[MATERIAL TO PROCESS — start]
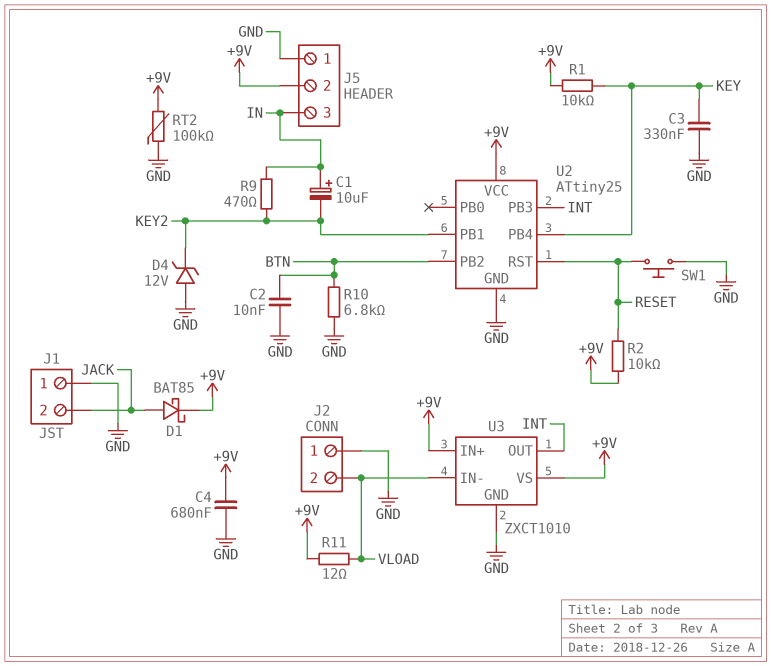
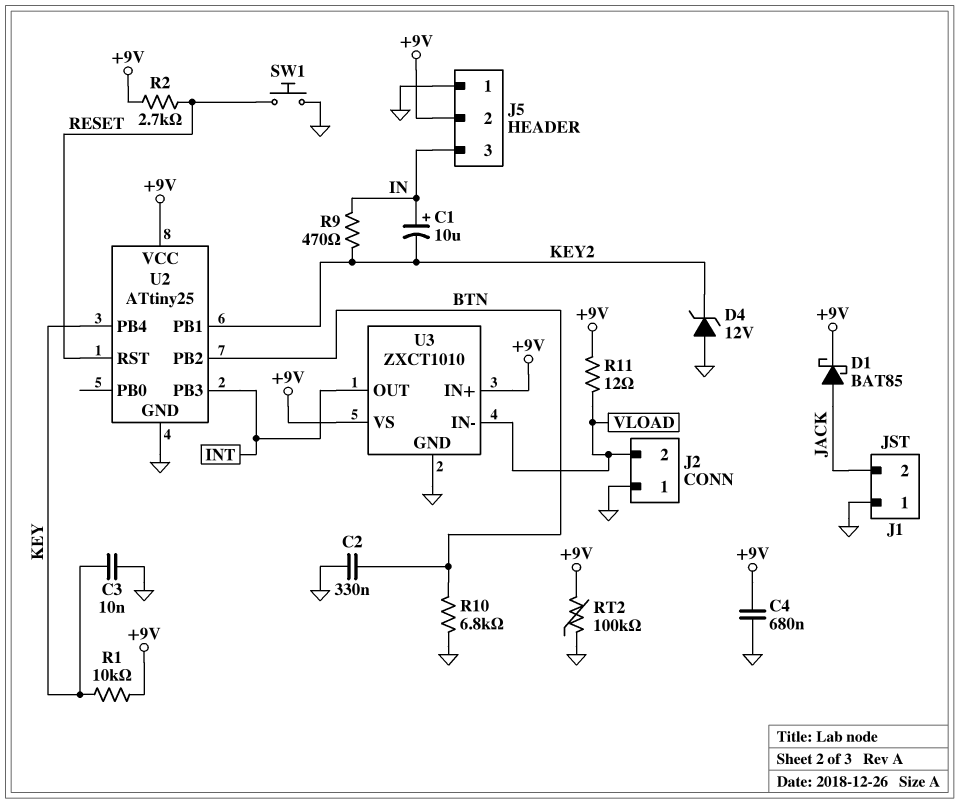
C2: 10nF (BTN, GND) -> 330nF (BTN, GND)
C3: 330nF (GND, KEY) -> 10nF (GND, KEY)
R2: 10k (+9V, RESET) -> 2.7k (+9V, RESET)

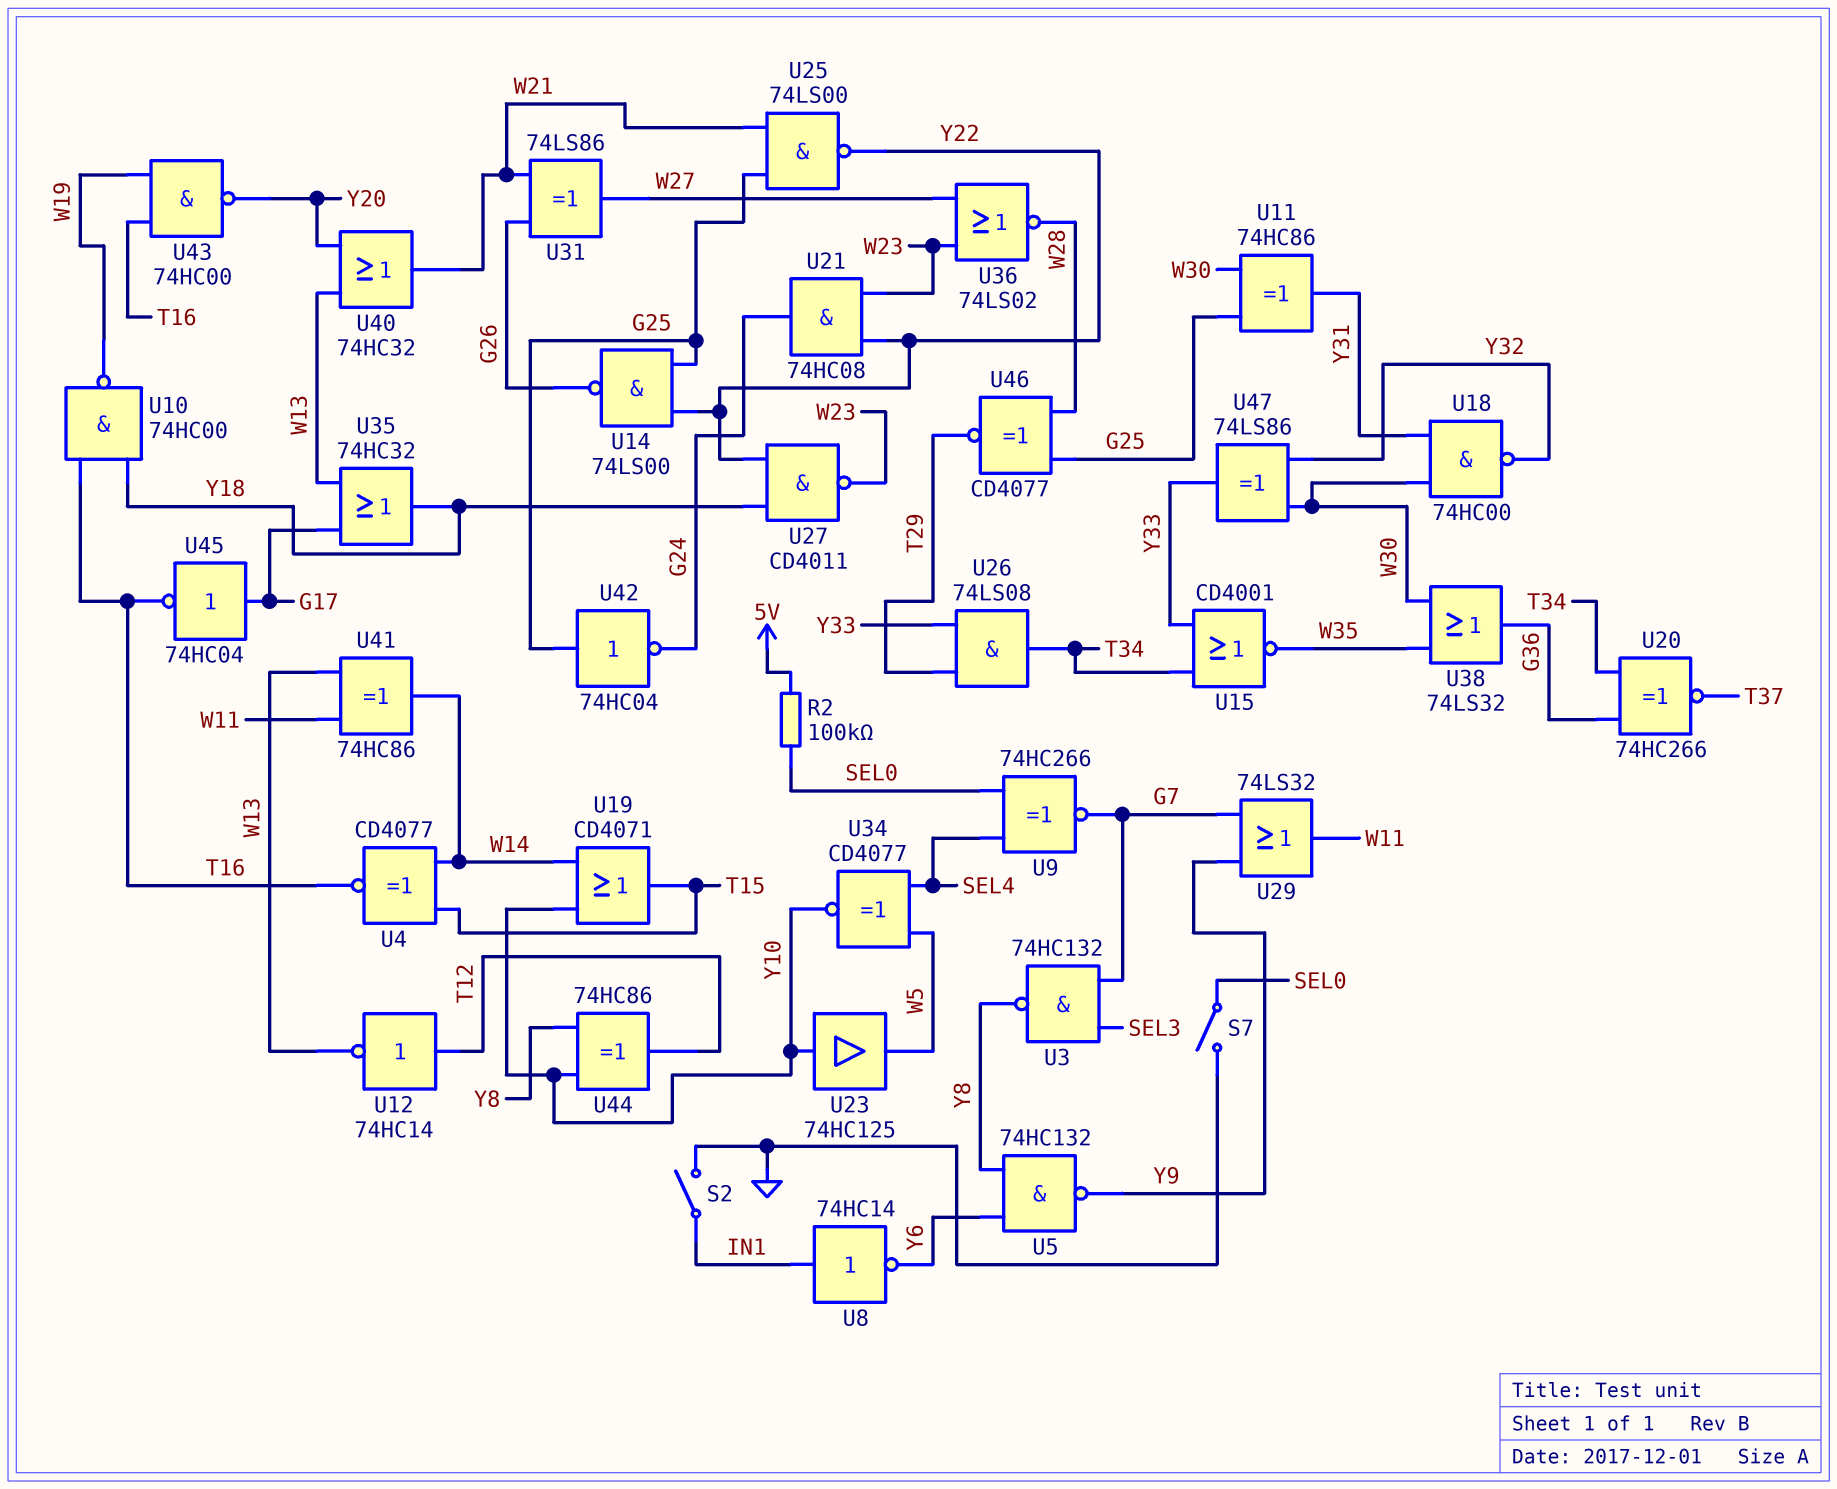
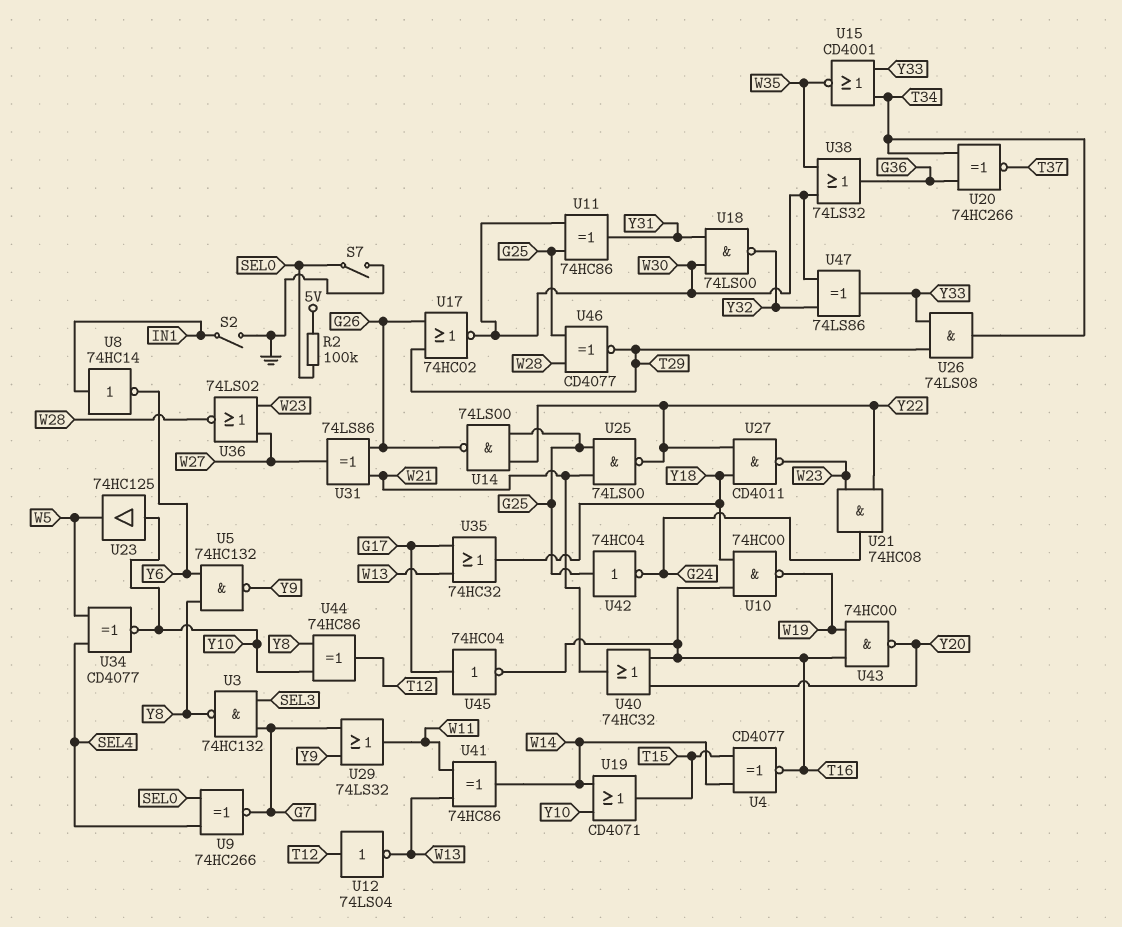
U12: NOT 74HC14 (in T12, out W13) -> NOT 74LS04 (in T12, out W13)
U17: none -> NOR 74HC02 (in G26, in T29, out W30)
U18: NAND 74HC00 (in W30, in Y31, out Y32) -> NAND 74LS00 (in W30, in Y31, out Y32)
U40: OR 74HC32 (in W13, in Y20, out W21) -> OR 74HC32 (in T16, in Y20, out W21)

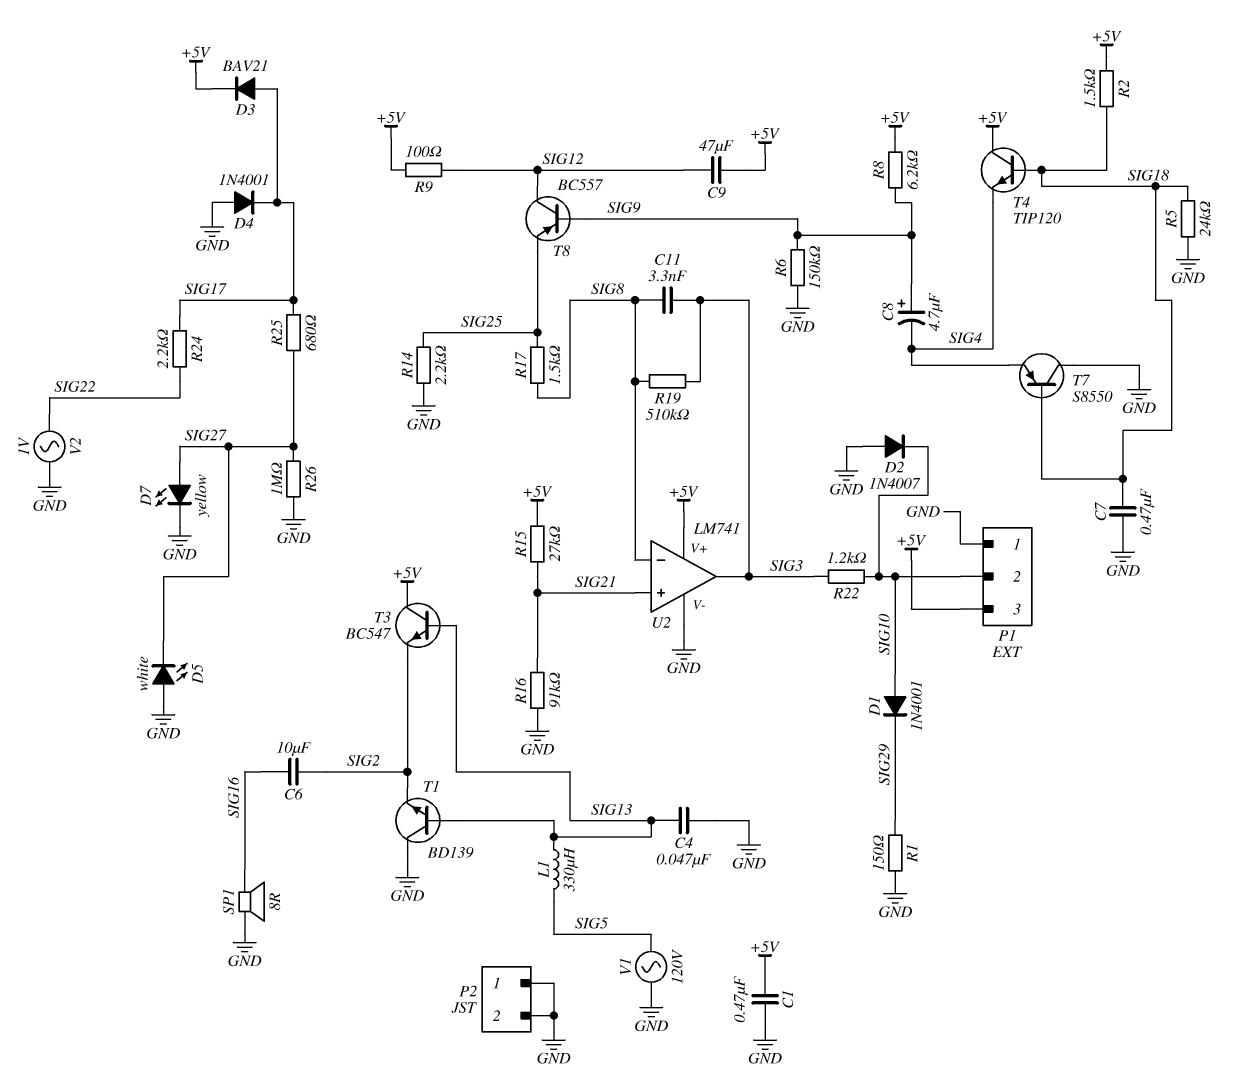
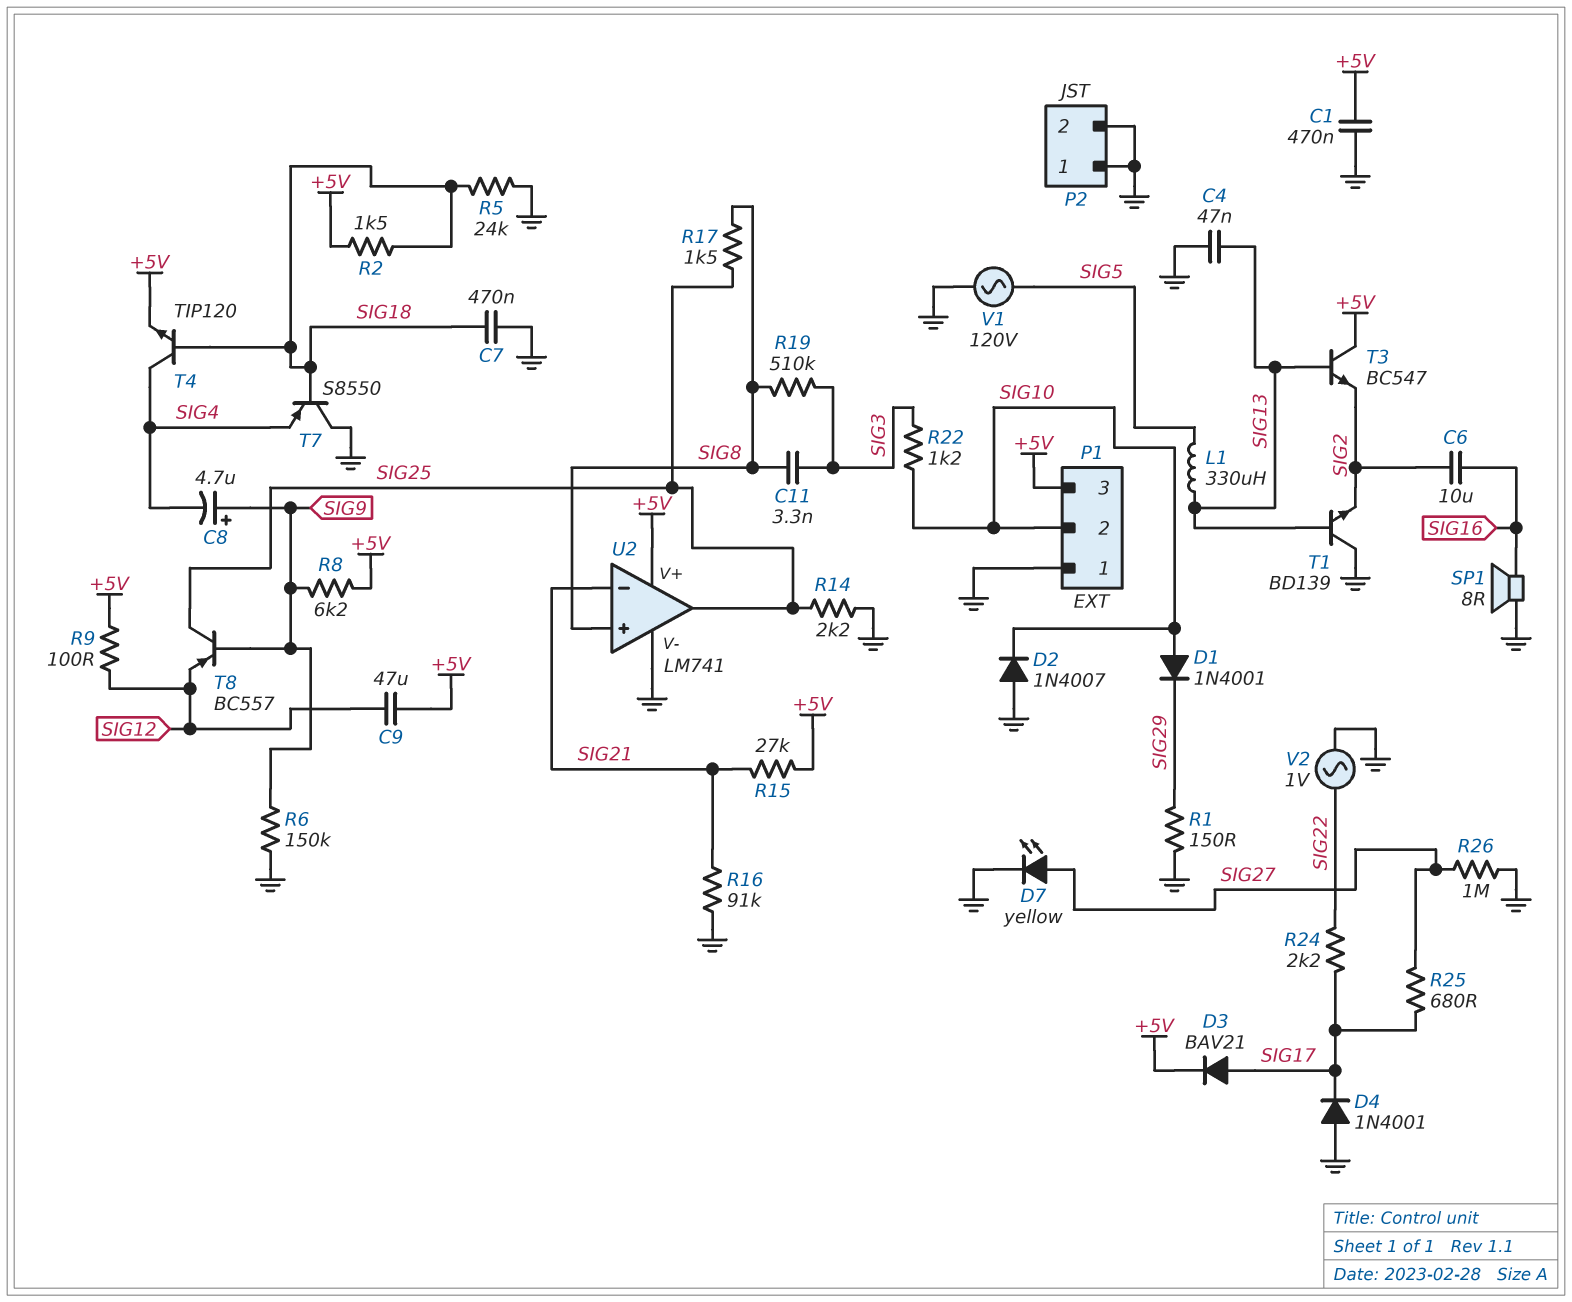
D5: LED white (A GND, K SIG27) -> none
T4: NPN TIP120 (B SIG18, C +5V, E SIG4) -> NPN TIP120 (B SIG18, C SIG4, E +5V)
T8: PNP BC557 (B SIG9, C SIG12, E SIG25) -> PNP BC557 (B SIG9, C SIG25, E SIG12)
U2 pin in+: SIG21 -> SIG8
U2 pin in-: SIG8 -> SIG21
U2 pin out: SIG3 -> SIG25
[MATERIAL TO PROCESS — finish]
▶ _WORK INSTRUCTIONS_
Retype all entries exactly; omit pictures.

▶ _TASK OUTPUT_
C2: 10nF (BTN, GND) -> 330nF (BTN, GND)
C3: 330nF (GND, KEY) -> 10nF (GND, KEY)
R2: 10k (+9V, RESET) -> 2.7k (+9V, RESET)

U12: NOT 74HC14 (in T12, out W13) -> NOT 74LS04 (in T12, out W13)
U17: none -> NOR 74HC02 (in G26, in T29, out W30)
U18: NAND 74HC00 (in W30, in Y31, out Y32) -> NAND 74LS00 (in W30, in Y31, out Y32)
U40: OR 74HC32 (in W13, in Y20, out W21) -> OR 74HC32 (in T16, in Y20, out W21)

D5: LED white (A GND, K SIG27) -> none
T4: NPN TIP120 (B SIG18, C +5V, E SIG4) -> NPN TIP120 (B SIG18, C SIG4, E +5V)
T8: PNP BC557 (B SIG9, C SIG12, E SIG25) -> PNP BC557 (B SIG9, C SIG25, E SIG12)
U2 pin in+: SIG21 -> SIG8
U2 pin in-: SIG8 -> SIG21
U2 pin out: SIG3 -> SIG25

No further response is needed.